TO DO>
Give again, exactly as written, each line of the material below starting at the line that contains "yellow key: 9 -> 8" and ending at the line that contains "purple soap dispenser: 14 -> 13". Both ends count, and no other line does.

Start of DATA IN THIS EXERCISE

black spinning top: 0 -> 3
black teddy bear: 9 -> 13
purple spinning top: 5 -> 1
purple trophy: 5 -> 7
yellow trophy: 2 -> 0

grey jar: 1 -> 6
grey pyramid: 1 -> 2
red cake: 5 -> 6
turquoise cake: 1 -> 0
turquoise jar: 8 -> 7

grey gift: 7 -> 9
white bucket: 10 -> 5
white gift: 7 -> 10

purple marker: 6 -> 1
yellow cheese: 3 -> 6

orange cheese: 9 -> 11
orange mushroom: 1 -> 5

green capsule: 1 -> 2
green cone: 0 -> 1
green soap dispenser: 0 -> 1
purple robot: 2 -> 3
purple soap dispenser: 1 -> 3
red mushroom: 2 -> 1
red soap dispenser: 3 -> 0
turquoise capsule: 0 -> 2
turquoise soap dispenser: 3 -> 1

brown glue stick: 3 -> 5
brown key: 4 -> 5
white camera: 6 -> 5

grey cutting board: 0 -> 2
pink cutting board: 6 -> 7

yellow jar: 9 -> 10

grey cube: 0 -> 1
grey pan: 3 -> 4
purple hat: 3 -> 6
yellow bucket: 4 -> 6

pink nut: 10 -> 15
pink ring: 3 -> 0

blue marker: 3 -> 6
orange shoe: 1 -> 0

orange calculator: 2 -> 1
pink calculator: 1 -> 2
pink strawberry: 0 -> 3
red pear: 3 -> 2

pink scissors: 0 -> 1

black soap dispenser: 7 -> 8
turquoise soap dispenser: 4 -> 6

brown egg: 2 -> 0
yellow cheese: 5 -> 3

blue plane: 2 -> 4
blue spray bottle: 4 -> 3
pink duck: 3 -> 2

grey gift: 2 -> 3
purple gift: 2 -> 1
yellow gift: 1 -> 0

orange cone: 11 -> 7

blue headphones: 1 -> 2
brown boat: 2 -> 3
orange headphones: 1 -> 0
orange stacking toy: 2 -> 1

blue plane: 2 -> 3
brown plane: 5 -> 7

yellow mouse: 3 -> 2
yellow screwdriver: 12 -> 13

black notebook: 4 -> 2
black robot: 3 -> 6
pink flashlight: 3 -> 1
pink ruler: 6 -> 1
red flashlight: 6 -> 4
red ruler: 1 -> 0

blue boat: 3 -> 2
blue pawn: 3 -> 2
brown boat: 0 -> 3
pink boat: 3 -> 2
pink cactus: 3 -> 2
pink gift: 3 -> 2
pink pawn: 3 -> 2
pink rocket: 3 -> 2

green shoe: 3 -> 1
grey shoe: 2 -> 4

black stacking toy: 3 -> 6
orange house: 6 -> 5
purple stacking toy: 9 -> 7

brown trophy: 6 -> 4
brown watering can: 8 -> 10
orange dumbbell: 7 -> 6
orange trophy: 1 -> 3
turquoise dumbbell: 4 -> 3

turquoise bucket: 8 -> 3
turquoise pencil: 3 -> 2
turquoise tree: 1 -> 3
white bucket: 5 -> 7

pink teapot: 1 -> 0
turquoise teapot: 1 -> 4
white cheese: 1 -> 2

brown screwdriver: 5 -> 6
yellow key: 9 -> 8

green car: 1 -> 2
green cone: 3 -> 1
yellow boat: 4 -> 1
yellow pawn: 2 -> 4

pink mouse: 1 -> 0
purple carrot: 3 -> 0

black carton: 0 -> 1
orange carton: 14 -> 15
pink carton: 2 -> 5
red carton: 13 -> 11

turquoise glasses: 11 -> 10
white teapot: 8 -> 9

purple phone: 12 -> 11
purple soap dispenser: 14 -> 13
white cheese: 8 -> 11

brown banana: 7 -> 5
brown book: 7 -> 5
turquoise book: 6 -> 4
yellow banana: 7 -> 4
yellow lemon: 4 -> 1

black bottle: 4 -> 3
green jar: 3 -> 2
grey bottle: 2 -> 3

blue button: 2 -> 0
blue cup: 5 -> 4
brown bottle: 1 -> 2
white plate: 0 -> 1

End of DATA IN THIS EXERCISE

SOLUTION FOR THIS PROBLEM>
yellow key: 9 -> 8

green car: 1 -> 2
green cone: 3 -> 1
yellow boat: 4 -> 1
yellow pawn: 2 -> 4

pink mouse: 1 -> 0
purple carrot: 3 -> 0

black carton: 0 -> 1
orange carton: 14 -> 15
pink carton: 2 -> 5
red carton: 13 -> 11

turquoise glasses: 11 -> 10
white teapot: 8 -> 9

purple phone: 12 -> 11
purple soap dispenser: 14 -> 13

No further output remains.